### Exercise directions
Copy every record word for word. The images stay behind.

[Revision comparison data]
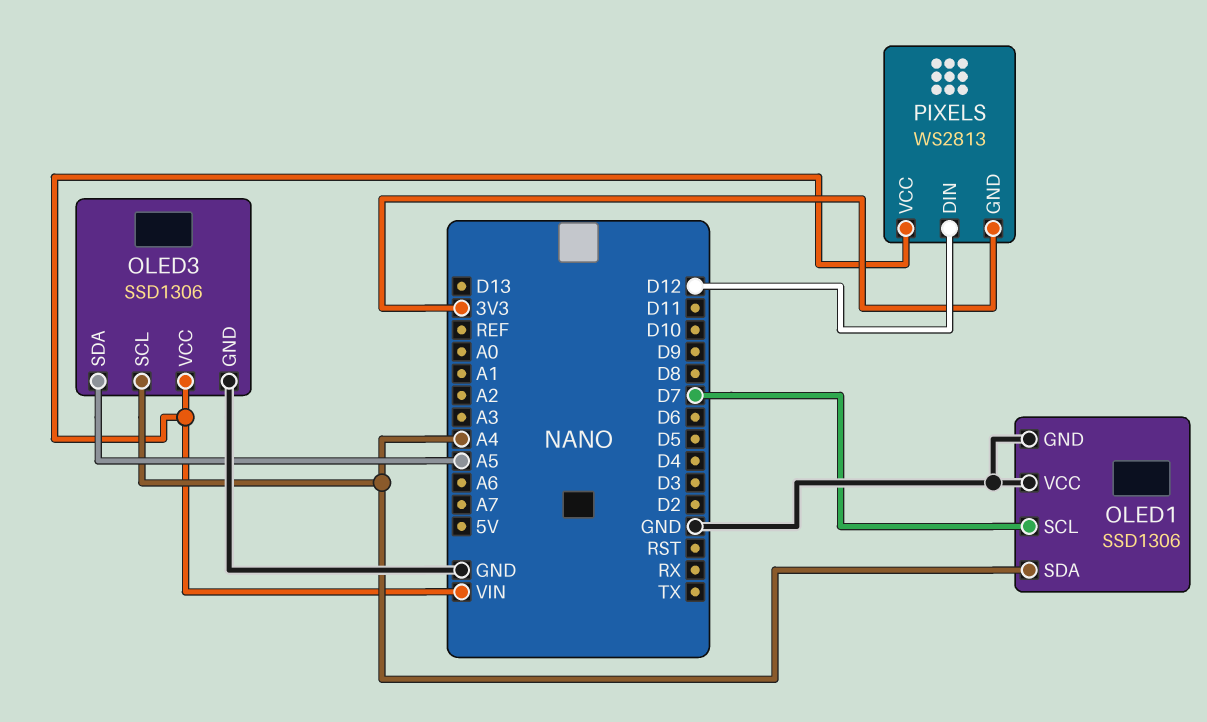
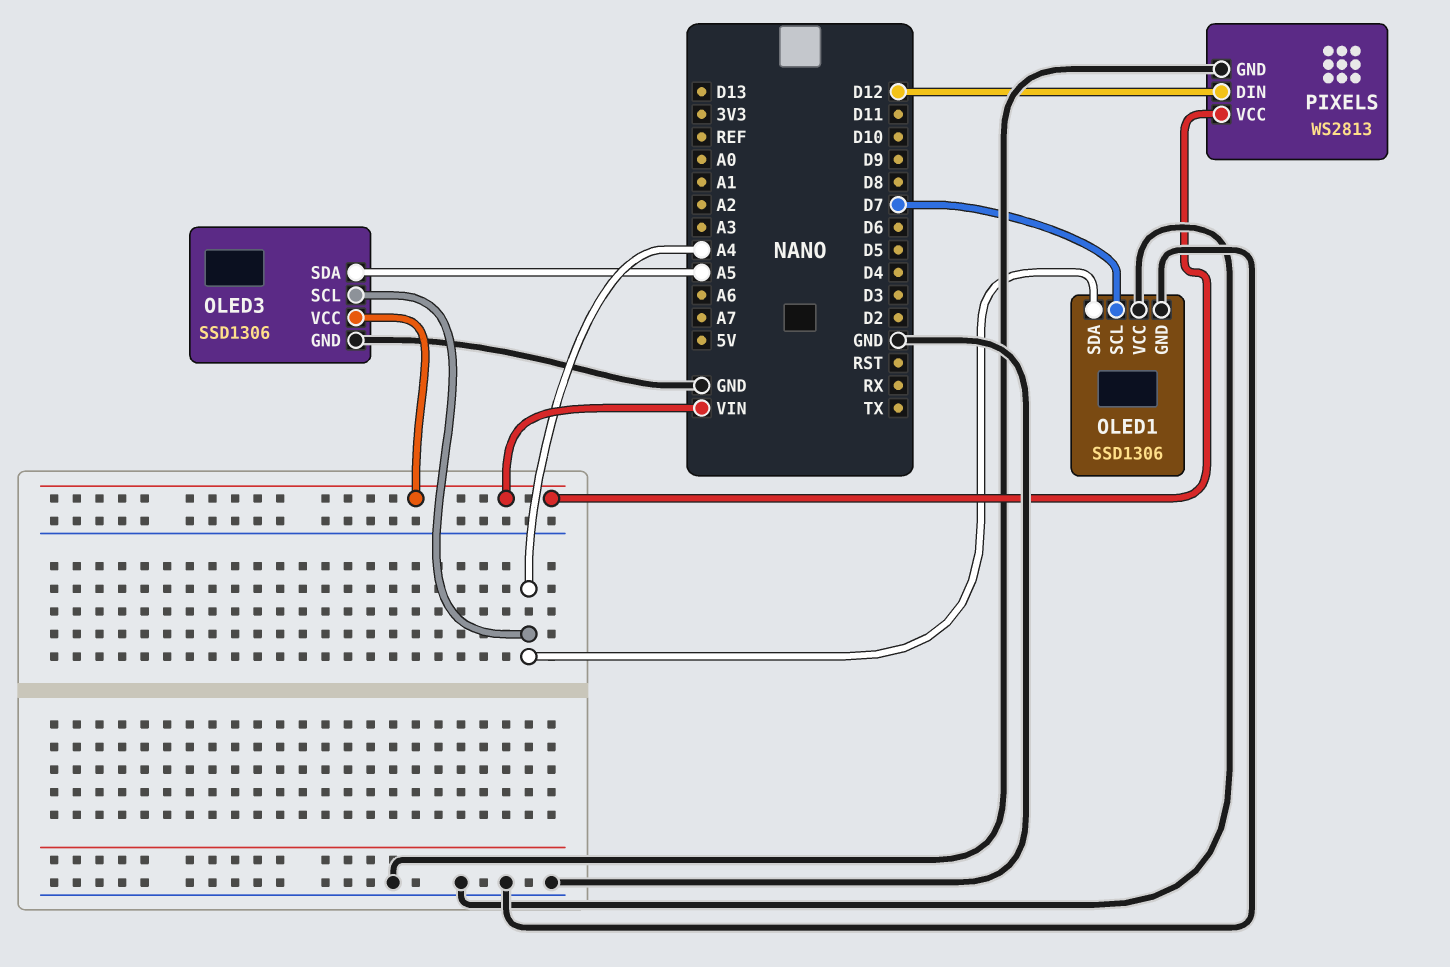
PIXELS pin GND: 3V3 -> GND

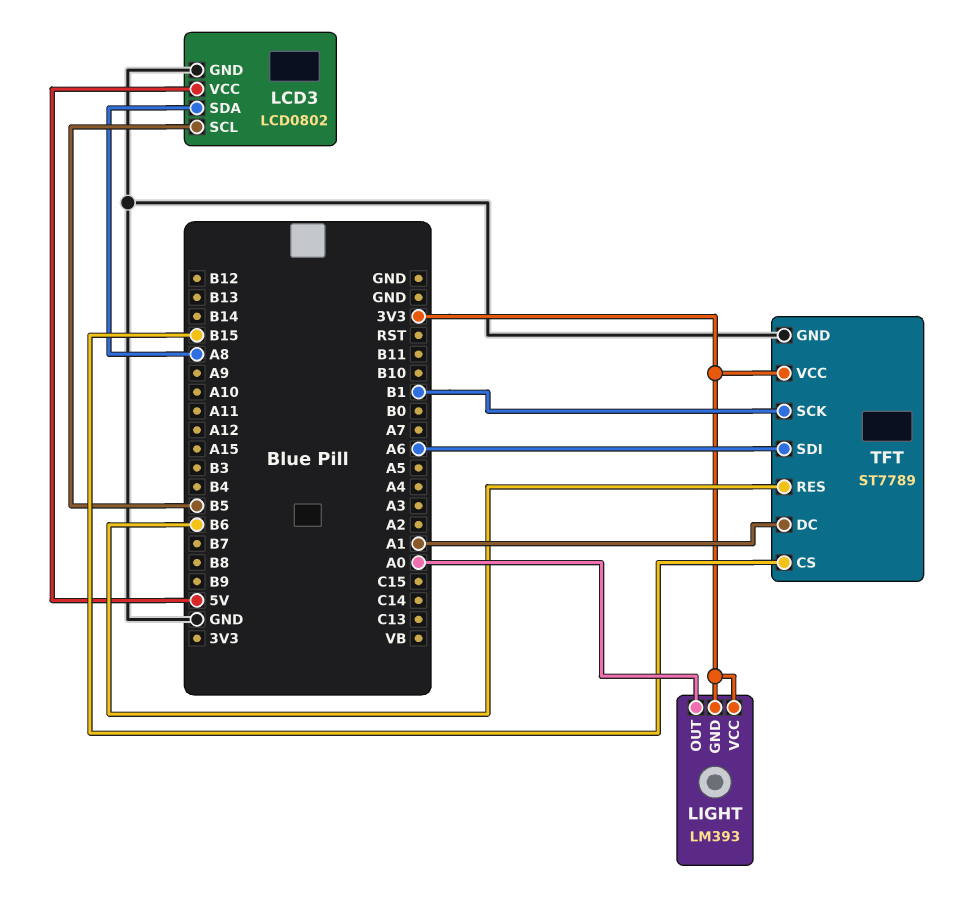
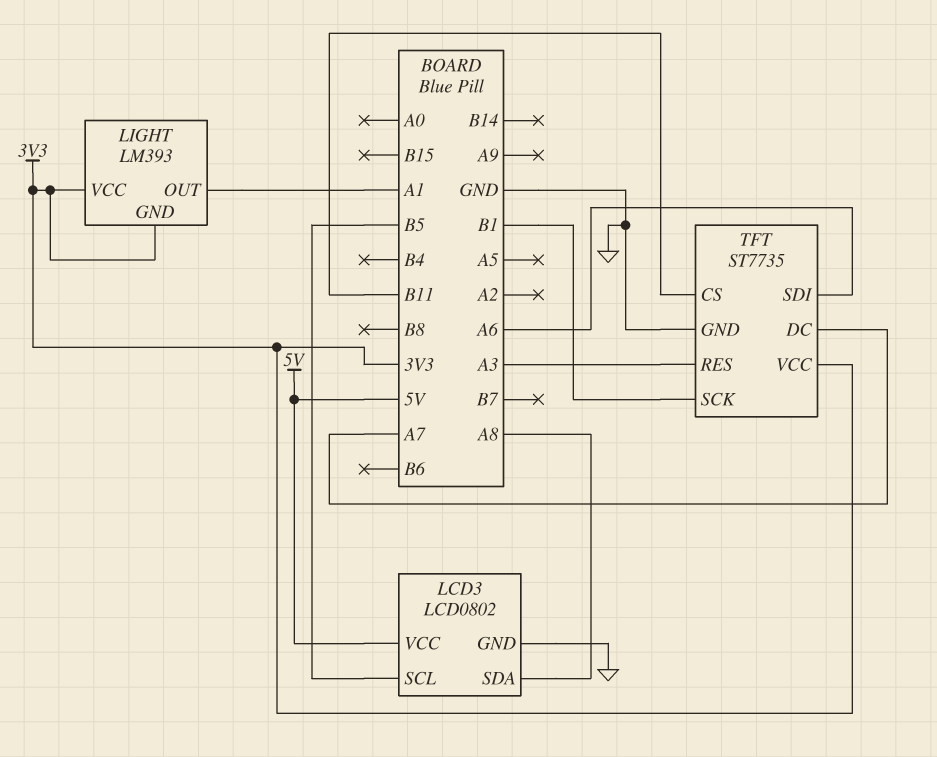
LIGHT pin OUT: A0 -> A1
TFT: ST7789 -> ST7735
TFT pin CS: B15 -> B11
TFT pin DC: A1 -> A7
TFT pin RES: B6 -> A3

### Task response
PIXELS pin GND: 3V3 -> GND

LIGHT pin OUT: A0 -> A1
TFT: ST7789 -> ST7735
TFT pin CS: B15 -> B11
TFT pin DC: A1 -> A7
TFT pin RES: B6 -> A3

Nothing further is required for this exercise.